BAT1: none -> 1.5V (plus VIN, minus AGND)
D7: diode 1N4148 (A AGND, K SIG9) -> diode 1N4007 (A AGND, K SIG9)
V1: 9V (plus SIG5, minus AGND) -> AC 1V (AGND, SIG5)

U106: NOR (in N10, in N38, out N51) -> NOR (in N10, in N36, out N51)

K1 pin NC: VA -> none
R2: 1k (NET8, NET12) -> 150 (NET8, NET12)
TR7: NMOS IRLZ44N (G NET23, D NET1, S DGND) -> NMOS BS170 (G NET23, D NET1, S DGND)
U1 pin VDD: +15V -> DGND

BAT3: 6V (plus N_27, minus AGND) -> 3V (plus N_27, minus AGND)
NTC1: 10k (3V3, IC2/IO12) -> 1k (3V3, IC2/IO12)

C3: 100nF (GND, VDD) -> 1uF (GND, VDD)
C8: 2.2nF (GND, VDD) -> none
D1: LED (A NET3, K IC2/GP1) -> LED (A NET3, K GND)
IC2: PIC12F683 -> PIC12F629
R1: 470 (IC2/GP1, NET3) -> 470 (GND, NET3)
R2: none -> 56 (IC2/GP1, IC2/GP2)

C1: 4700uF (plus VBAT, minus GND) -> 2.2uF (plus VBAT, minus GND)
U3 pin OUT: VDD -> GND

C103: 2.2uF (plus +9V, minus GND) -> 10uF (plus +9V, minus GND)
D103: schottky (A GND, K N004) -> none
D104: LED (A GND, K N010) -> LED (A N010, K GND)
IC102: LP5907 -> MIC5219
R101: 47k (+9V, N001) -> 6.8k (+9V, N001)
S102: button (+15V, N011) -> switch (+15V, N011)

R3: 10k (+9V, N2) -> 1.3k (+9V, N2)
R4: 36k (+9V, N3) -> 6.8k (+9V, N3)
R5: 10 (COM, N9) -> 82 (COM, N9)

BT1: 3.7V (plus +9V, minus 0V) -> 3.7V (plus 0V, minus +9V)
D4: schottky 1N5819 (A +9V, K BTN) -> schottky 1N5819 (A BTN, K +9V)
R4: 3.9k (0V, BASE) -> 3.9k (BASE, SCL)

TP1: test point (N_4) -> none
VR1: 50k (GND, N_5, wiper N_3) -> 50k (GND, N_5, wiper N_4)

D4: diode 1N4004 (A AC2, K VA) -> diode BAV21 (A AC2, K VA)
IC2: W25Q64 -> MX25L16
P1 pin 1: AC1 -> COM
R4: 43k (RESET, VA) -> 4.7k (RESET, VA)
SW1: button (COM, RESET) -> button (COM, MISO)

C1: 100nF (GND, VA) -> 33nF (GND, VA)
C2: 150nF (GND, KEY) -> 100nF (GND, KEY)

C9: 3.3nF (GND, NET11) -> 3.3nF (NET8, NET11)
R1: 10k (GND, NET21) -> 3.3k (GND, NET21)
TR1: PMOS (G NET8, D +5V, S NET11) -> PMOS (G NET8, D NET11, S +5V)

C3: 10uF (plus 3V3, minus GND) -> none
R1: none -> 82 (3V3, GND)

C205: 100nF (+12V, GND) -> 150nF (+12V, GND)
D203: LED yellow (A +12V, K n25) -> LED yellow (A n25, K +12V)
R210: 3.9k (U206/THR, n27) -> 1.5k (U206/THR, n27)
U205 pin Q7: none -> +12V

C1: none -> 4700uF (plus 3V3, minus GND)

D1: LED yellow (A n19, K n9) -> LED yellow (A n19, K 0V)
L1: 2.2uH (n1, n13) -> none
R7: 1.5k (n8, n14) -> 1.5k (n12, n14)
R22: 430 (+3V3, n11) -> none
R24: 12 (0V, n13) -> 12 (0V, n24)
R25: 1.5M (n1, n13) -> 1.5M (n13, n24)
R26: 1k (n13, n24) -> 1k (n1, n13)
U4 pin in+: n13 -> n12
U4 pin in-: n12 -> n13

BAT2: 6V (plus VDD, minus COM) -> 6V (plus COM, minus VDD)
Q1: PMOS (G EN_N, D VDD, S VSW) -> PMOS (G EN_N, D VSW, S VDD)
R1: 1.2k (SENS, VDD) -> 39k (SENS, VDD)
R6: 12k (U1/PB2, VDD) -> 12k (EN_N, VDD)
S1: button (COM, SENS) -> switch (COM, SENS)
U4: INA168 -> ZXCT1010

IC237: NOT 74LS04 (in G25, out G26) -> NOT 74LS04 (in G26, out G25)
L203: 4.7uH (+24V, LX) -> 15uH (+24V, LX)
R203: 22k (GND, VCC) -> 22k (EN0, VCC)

+-------+

## WORK TO BE COMPLETED:
Repeat exactly the lines of the data from the first one through the line with "NTC1: 10k (3V3, IC2/IO12)", both of them included.

## REPLY TO THE TASK:
BAT1: none -> 1.5V (plus VIN, minus AGND)
D7: diode 1N4148 (A AGND, K SIG9) -> diode 1N4007 (A AGND, K SIG9)
V1: 9V (plus SIG5, minus AGND) -> AC 1V (AGND, SIG5)

U106: NOR (in N10, in N38, out N51) -> NOR (in N10, in N36, out N51)

K1 pin NC: VA -> none
R2: 1k (NET8, NET12) -> 150 (NET8, NET12)
TR7: NMOS IRLZ44N (G NET23, D NET1, S DGND) -> NMOS BS170 (G NET23, D NET1, S DGND)
U1 pin VDD: +15V -> DGND

BAT3: 6V (plus N_27, minus AGND) -> 3V (plus N_27, minus AGND)
NTC1: 10k (3V3, IC2/IO12) -> 1k (3V3, IC2/IO12)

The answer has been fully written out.